**WHAT TO PRODUCE**
After locating the line with "yellow plate A6:A7", retype it and every later line exactly, stopping at the end of the records.

**DATA TO USE**
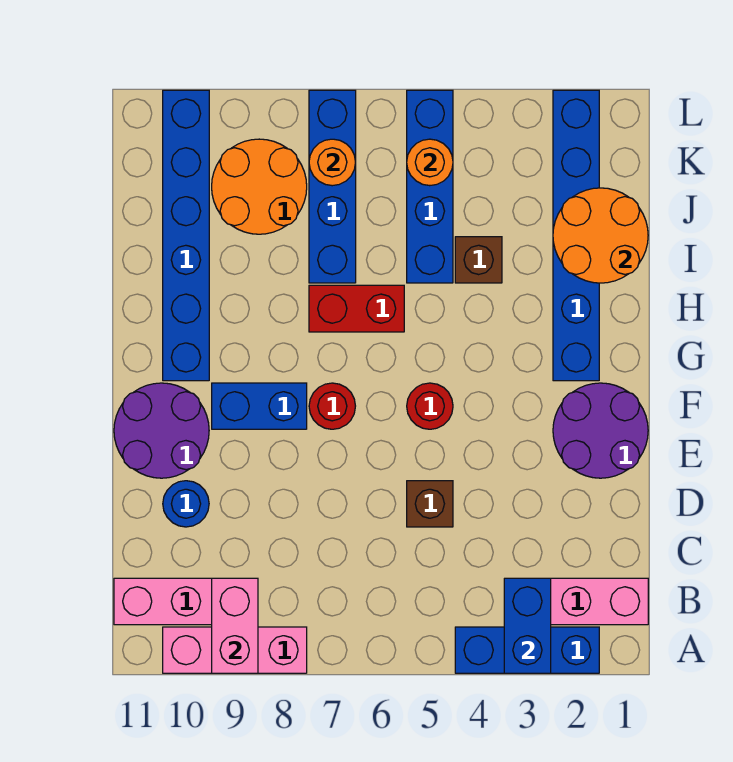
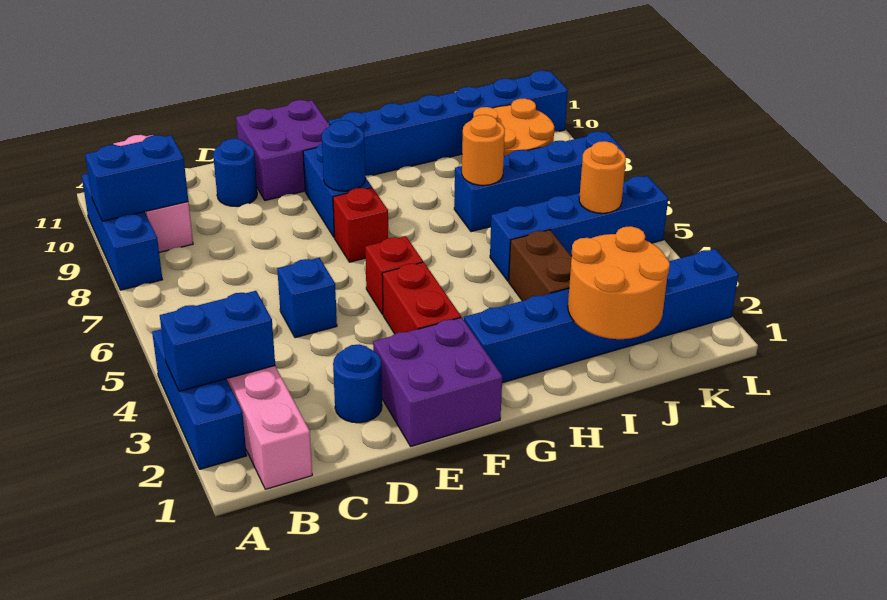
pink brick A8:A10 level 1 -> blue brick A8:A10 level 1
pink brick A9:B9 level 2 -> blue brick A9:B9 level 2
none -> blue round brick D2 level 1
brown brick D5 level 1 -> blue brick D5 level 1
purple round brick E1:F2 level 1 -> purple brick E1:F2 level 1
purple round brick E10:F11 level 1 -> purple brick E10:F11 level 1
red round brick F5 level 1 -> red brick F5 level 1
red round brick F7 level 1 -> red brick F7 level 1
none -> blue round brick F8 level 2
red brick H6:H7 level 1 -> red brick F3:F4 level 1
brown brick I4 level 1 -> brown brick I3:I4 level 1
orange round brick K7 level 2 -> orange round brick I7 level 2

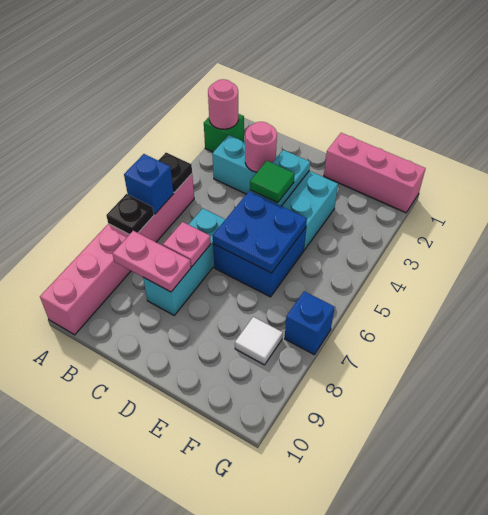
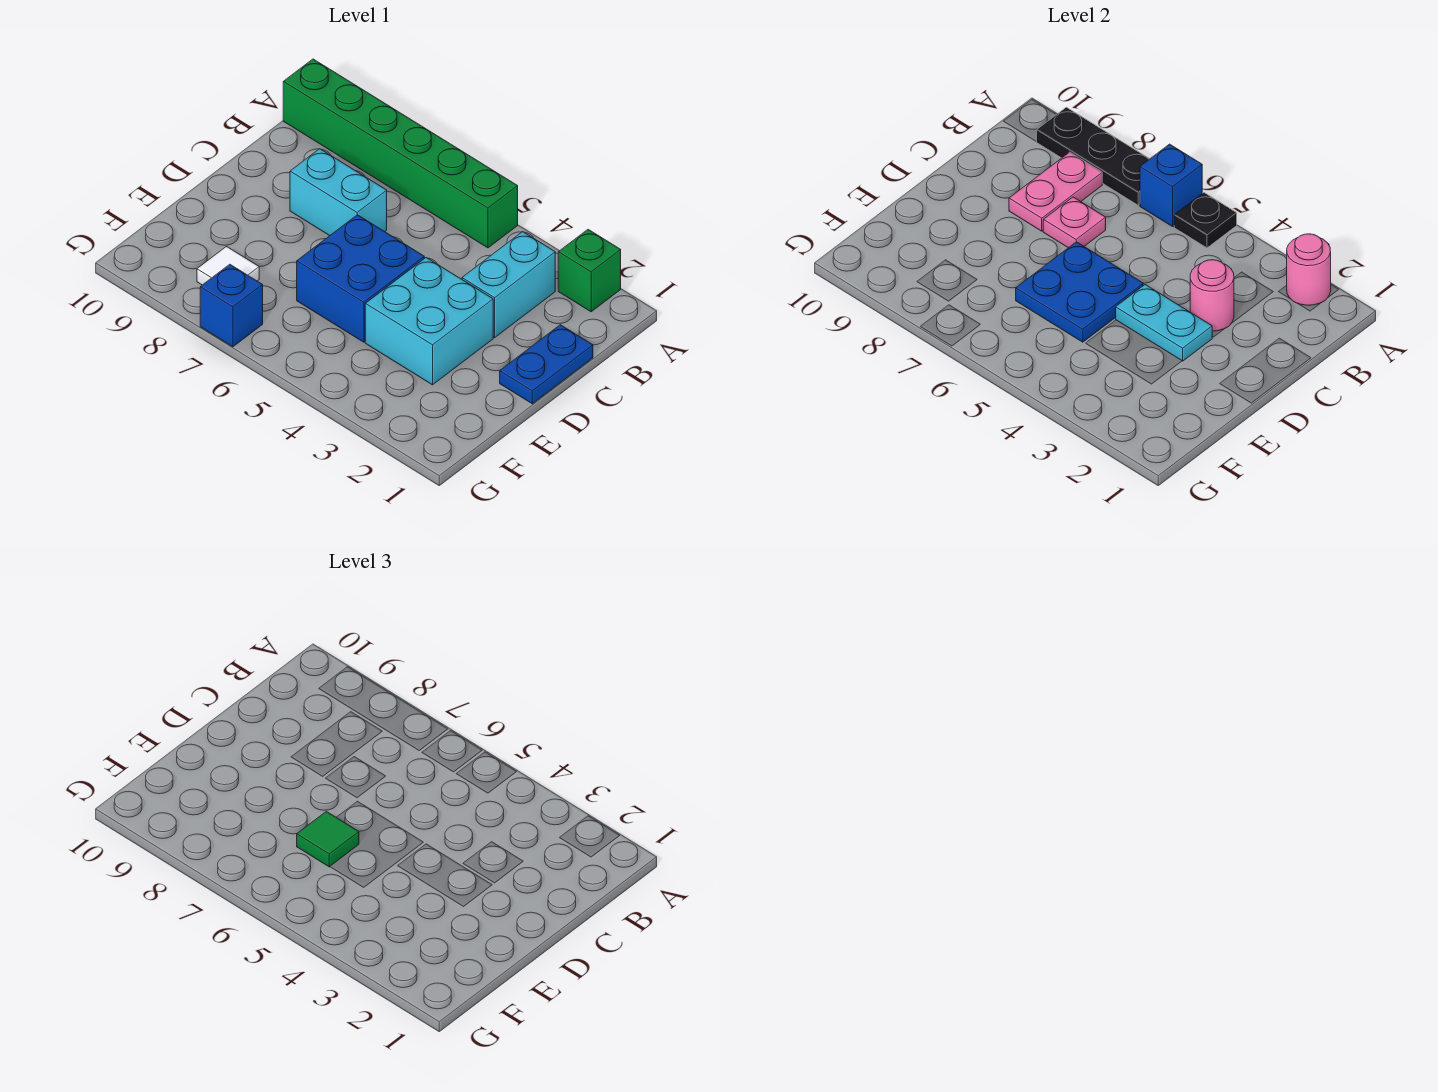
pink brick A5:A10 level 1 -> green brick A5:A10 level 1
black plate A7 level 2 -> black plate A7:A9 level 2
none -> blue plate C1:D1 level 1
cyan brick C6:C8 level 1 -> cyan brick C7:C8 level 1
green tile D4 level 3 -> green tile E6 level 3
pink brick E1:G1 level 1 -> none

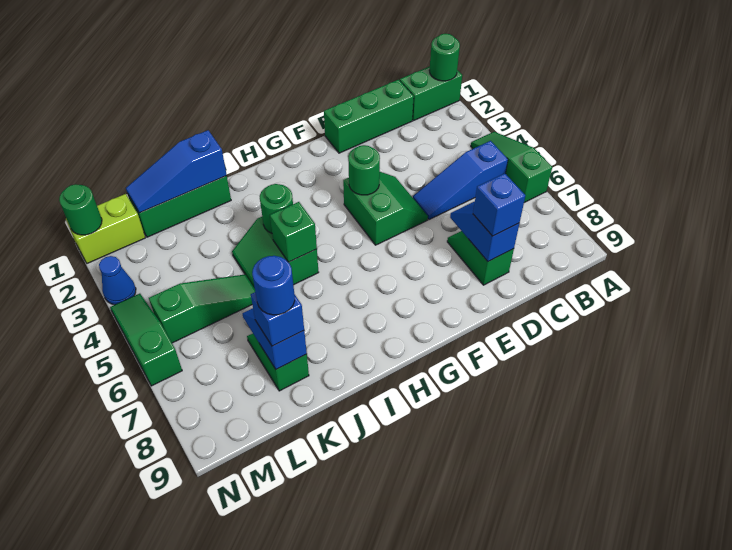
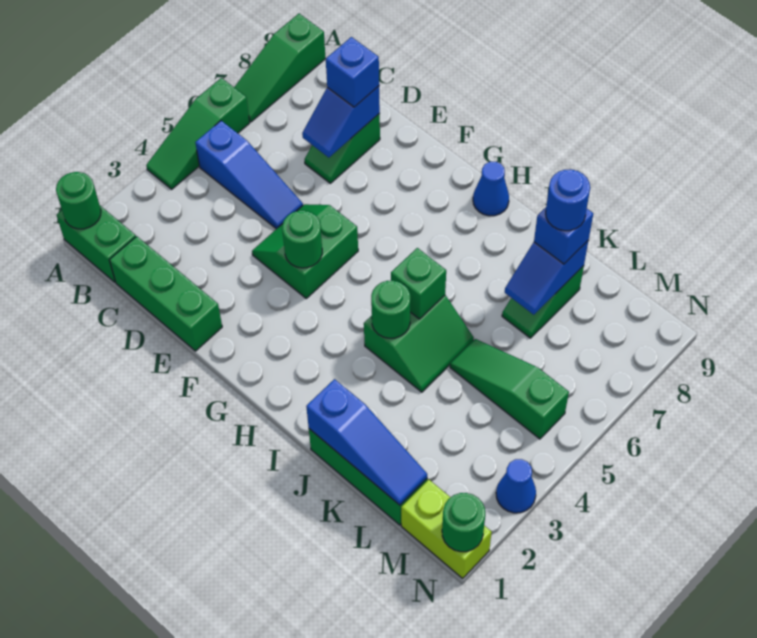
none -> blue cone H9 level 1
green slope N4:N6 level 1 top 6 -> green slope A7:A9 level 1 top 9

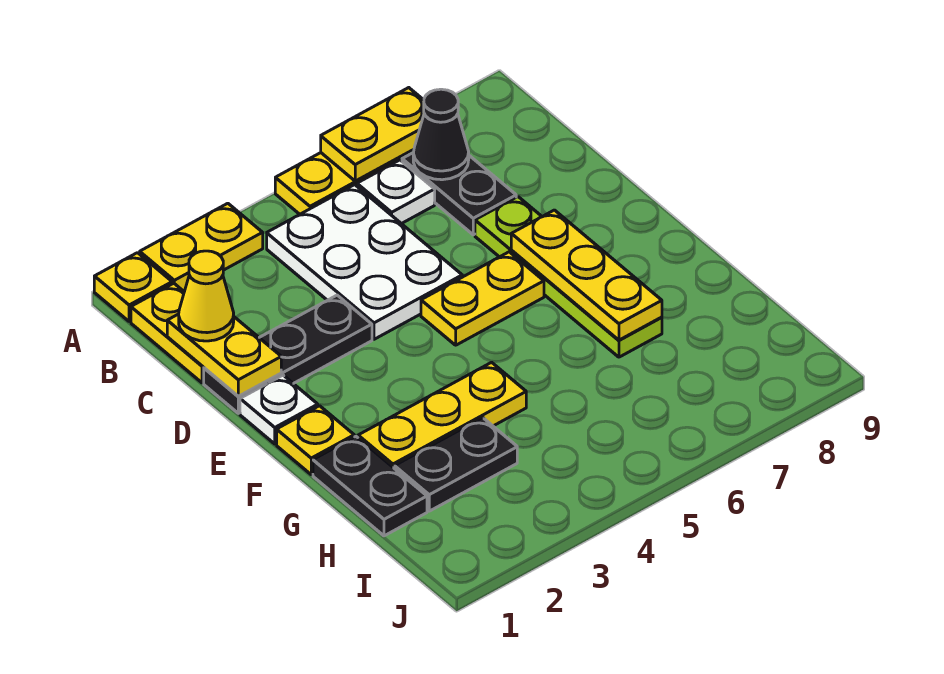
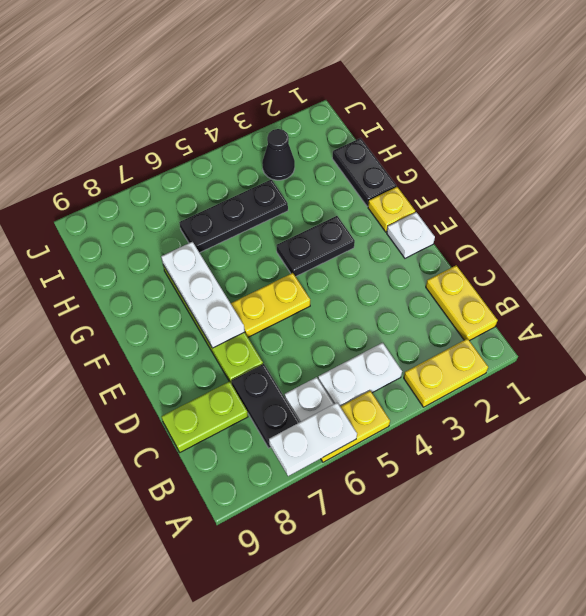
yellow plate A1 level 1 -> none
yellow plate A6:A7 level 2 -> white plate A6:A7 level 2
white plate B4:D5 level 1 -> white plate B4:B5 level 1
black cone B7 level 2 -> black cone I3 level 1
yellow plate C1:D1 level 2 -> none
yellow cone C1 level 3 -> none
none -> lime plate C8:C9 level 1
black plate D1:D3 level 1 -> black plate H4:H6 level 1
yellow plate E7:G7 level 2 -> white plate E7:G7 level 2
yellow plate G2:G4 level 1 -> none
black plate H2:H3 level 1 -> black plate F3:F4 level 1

**EXERCISE RESPONSE**
yellow plate A6:A7 level 2 -> white plate A6:A7 level 2
white plate B4:D5 level 1 -> white plate B4:B5 level 1
black cone B7 level 2 -> black cone I3 level 1
yellow plate C1:D1 level 2 -> none
yellow cone C1 level 3 -> none
none -> lime plate C8:C9 level 1
black plate D1:D3 level 1 -> black plate H4:H6 level 1
yellow plate E7:G7 level 2 -> white plate E7:G7 level 2
yellow plate G2:G4 level 1 -> none
black plate H2:H3 level 1 -> black plate F3:F4 level 1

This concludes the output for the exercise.